=== DATA IN THIS EXERCISE ===
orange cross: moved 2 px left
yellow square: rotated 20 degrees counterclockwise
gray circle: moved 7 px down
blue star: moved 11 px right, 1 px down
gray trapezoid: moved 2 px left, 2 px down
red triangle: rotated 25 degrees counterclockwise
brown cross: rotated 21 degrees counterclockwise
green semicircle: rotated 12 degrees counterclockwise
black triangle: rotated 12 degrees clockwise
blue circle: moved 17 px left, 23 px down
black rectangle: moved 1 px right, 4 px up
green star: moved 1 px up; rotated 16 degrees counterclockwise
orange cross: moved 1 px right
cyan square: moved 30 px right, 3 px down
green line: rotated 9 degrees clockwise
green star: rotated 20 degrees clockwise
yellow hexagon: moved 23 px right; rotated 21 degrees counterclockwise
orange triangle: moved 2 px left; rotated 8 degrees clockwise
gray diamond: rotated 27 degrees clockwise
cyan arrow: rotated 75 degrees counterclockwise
===
=== DATA IN THIS EXERCISE ===
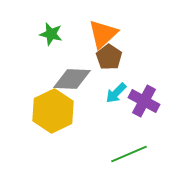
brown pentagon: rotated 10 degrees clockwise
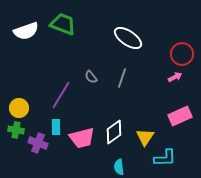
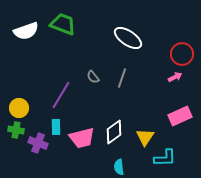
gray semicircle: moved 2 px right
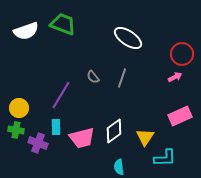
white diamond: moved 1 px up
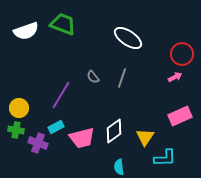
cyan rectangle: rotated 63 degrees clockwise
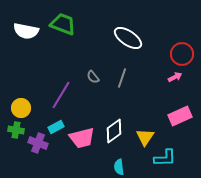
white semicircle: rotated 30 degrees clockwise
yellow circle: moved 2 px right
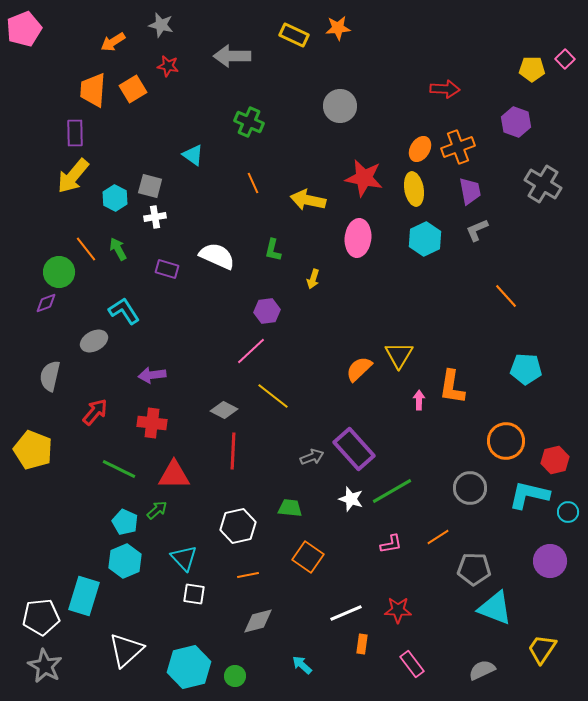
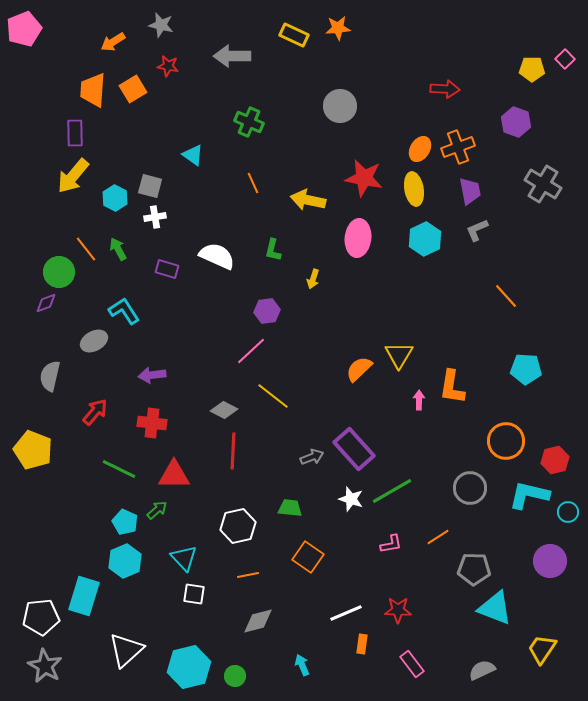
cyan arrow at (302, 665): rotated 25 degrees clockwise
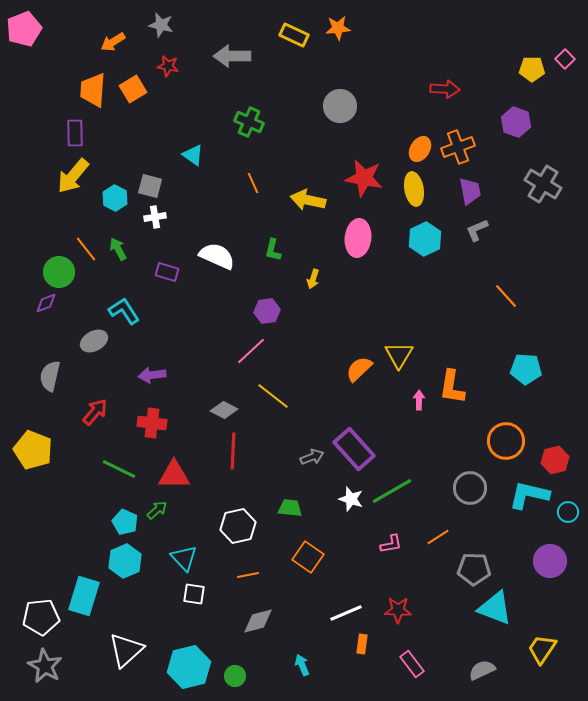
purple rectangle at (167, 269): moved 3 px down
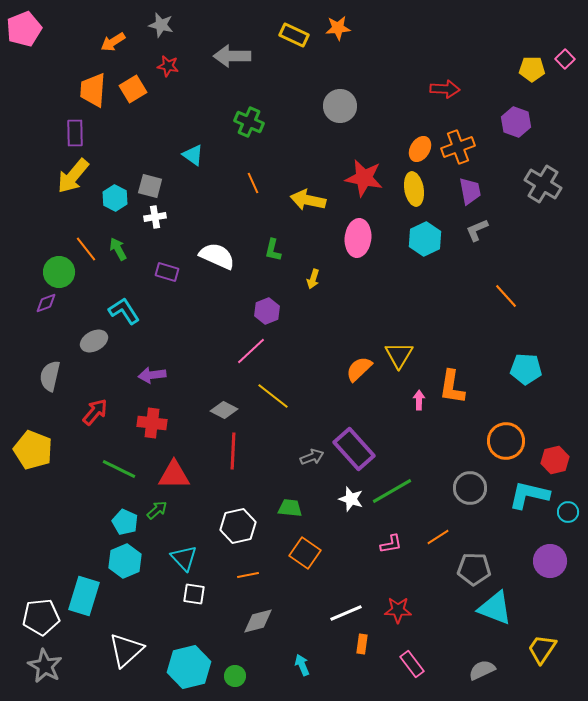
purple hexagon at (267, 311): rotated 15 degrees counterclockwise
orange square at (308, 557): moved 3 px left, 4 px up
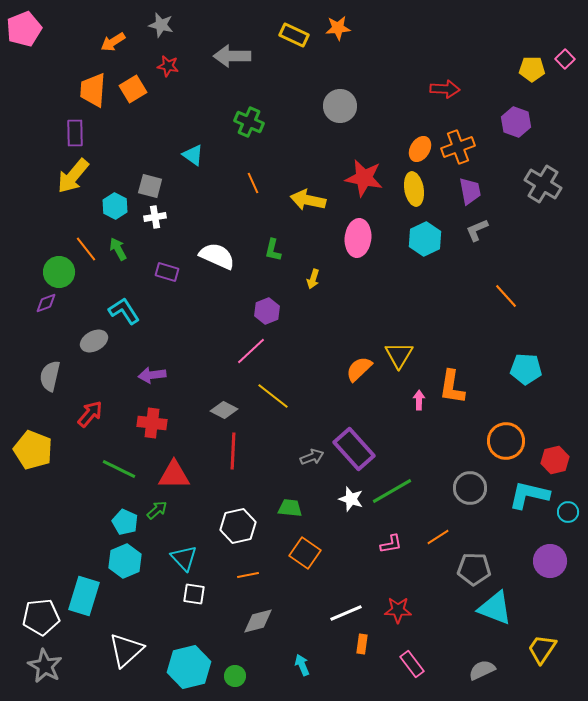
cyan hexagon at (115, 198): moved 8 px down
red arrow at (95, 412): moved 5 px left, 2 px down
===
=== DATA IN THIS EXERCISE ===
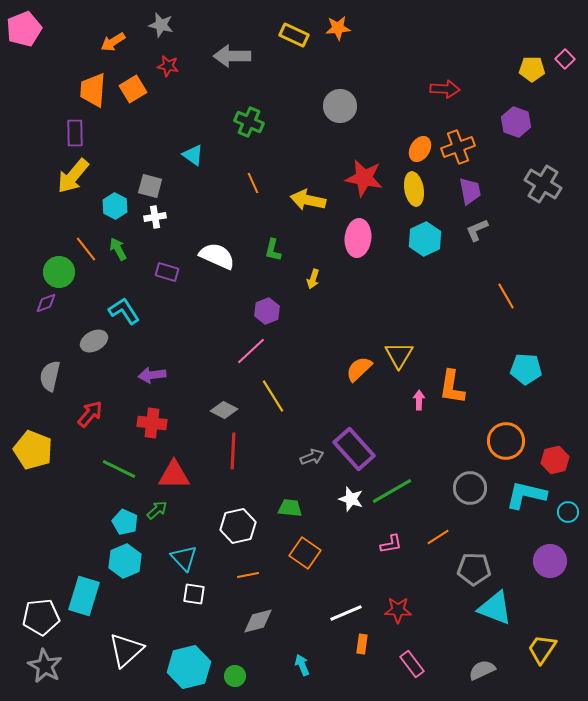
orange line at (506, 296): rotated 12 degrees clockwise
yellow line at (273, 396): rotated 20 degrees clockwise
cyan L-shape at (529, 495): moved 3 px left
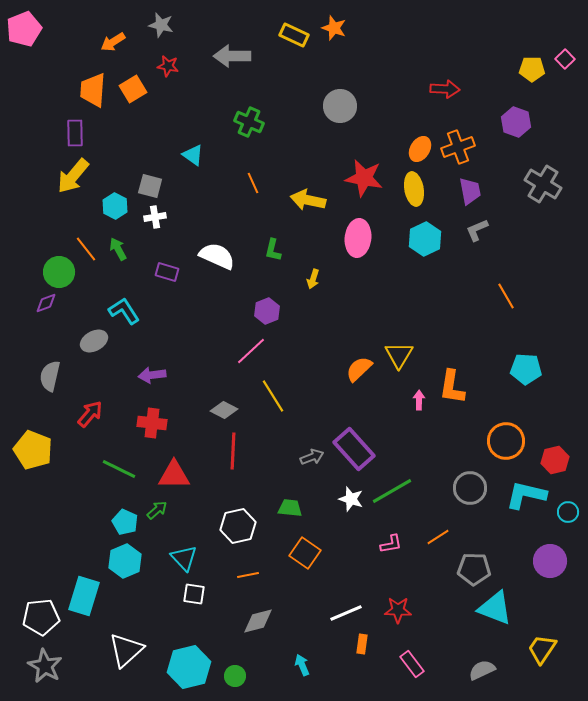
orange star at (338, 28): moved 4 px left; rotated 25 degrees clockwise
===
▶ [EXERCISE DETAILS]
Rewrite the part of the listing above as a numbered list, everything from the line with "cyan arrow at" down to the line with "orange square at", both ends included. Drop blank lines and leave the pictures out.

▶ [RESULT]
1. cyan arrow at (302, 665): rotated 25 degrees clockwise
2. purple rectangle at (167, 269): moved 3 px down
3. purple hexagon at (267, 311): rotated 15 degrees counterclockwise
4. orange square at (308, 557): moved 3 px left, 4 px up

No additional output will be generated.